== Records provided

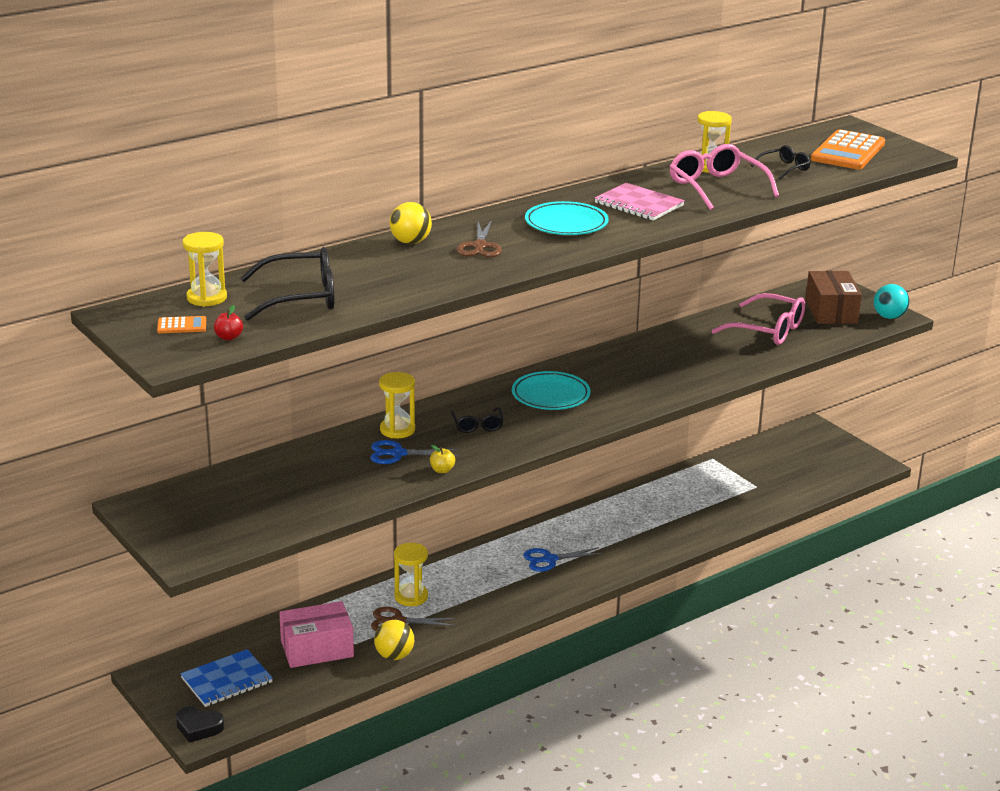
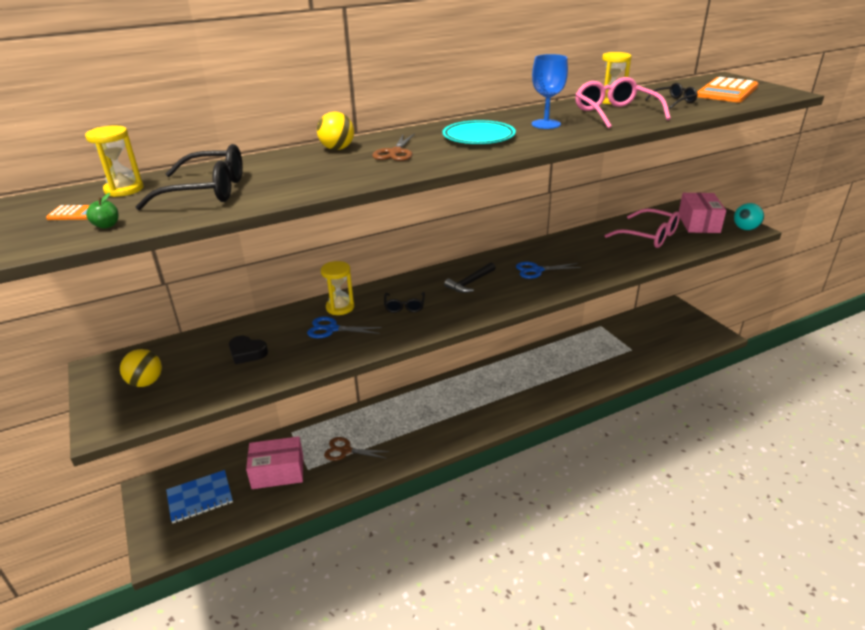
camera: 10 degrees right, 5 degrees up
(198, 727) = (159, 545): black heart -> black heart (247, 353)
(229, 337) = (107, 225): red apple -> green apple
(394, 656) = (333, 483): yellow ball -> yellow ball (146, 382)
(411, 597) = (362, 428): yellow hourglass -> none
(442, 470) = (362, 346): yellow apple -> none
(550, 395) = (470, 283): turquoise plate -> black hammer
(550, 559) = (471, 402): blue scissors -> blue scissors (537, 270)
(638, 204) = (546, 124): pink notebook -> blue goblet
(831, 311) = (698, 223): brown box -> pink box

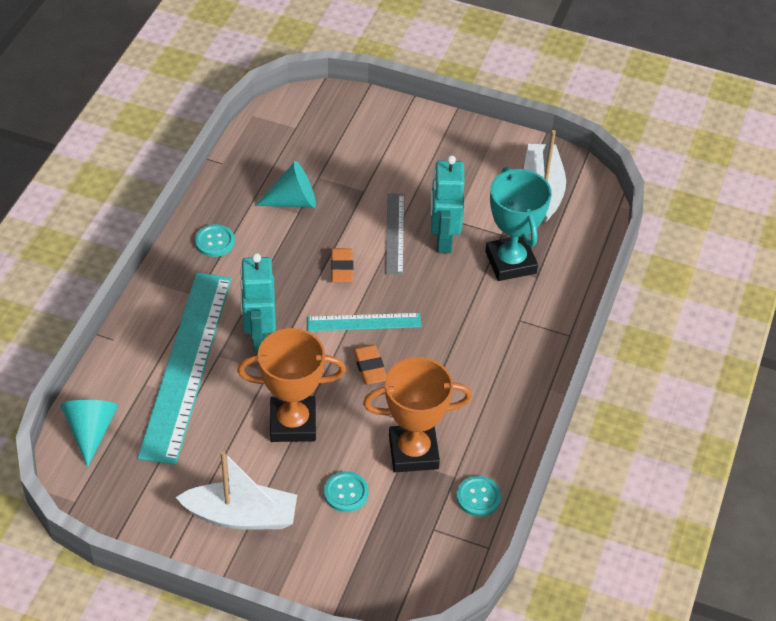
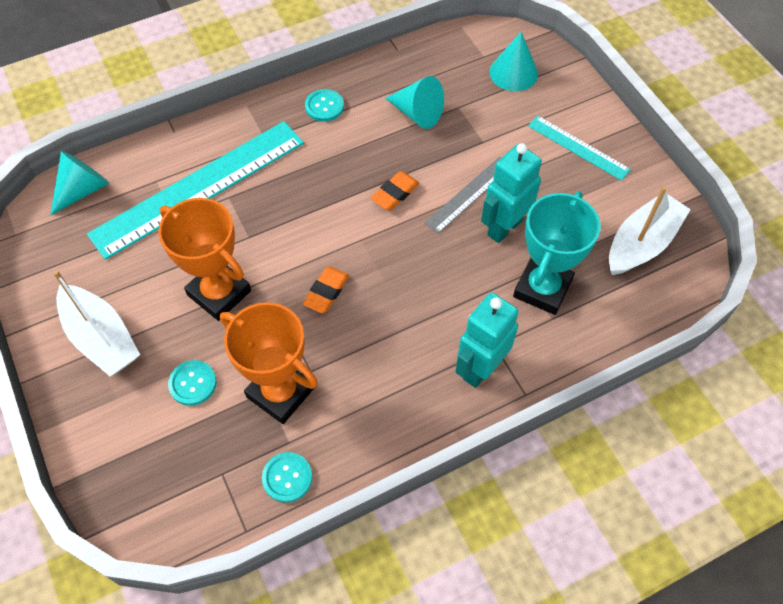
camera: 45 degrees right, 10 degrees up
(259, 336) = (273, 204): turquoise robot -> turquoise robot (480, 368)
(331, 126) = (513, 73): none -> turquoise cone
(364, 322) = (363, 251): turquoise ruler -> turquoise ruler (578, 147)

====

## [Aim of the task]
Without including any pictures, please restate all the records exactly.

## [Written solution]
camera: 10 degrees right, 5 degrees up
(198, 727) = (159, 545): black heart -> black heart (247, 353)
(229, 337) = (107, 225): red apple -> green apple
(394, 656) = (333, 483): yellow ball -> yellow ball (146, 382)
(411, 597) = (362, 428): yellow hourglass -> none
(442, 470) = (362, 346): yellow apple -> none
(550, 395) = (470, 283): turquoise plate -> black hammer
(550, 559) = (471, 402): blue scissors -> blue scissors (537, 270)
(638, 204) = (546, 124): pink notebook -> blue goblet
(831, 311) = (698, 223): brown box -> pink box

camera: 45 degrees right, 10 degrees up
(259, 336) = (273, 204): turquoise robot -> turquoise robot (480, 368)
(331, 126) = (513, 73): none -> turquoise cone
(364, 322) = (363, 251): turquoise ruler -> turquoise ruler (578, 147)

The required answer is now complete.